-- Material for this task follows --
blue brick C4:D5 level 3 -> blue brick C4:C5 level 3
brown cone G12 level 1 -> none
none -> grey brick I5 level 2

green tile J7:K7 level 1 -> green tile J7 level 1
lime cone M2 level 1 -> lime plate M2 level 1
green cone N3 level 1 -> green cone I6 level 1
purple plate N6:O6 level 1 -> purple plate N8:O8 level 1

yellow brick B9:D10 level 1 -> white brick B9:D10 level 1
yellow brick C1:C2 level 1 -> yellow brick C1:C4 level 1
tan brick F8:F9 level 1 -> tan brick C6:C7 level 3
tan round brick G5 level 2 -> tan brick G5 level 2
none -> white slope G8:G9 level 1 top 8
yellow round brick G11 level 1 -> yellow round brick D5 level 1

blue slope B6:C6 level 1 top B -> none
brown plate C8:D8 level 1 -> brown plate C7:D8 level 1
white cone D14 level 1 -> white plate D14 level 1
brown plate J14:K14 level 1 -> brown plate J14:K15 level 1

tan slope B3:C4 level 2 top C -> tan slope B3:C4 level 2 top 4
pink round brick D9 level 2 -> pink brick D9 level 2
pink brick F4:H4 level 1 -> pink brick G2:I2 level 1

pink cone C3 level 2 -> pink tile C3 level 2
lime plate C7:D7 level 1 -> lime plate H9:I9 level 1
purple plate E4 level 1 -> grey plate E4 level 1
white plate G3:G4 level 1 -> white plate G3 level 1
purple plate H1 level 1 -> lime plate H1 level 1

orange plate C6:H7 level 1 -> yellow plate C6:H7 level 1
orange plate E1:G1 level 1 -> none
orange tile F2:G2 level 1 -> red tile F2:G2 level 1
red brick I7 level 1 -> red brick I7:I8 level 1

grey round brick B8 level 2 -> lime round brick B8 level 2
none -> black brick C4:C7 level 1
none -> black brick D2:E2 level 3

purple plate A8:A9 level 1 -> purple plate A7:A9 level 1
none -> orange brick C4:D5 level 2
-- Material for this task concluded --
**Description of the task**
Using the material, show each line where the string "tile" can be found.

**Exercise response**
green tile J7:K7 level 1 -> green tile J7 level 1
pink cone C3 level 2 -> pink tile C3 level 2
orange tile F2:G2 level 1 -> red tile F2:G2 level 1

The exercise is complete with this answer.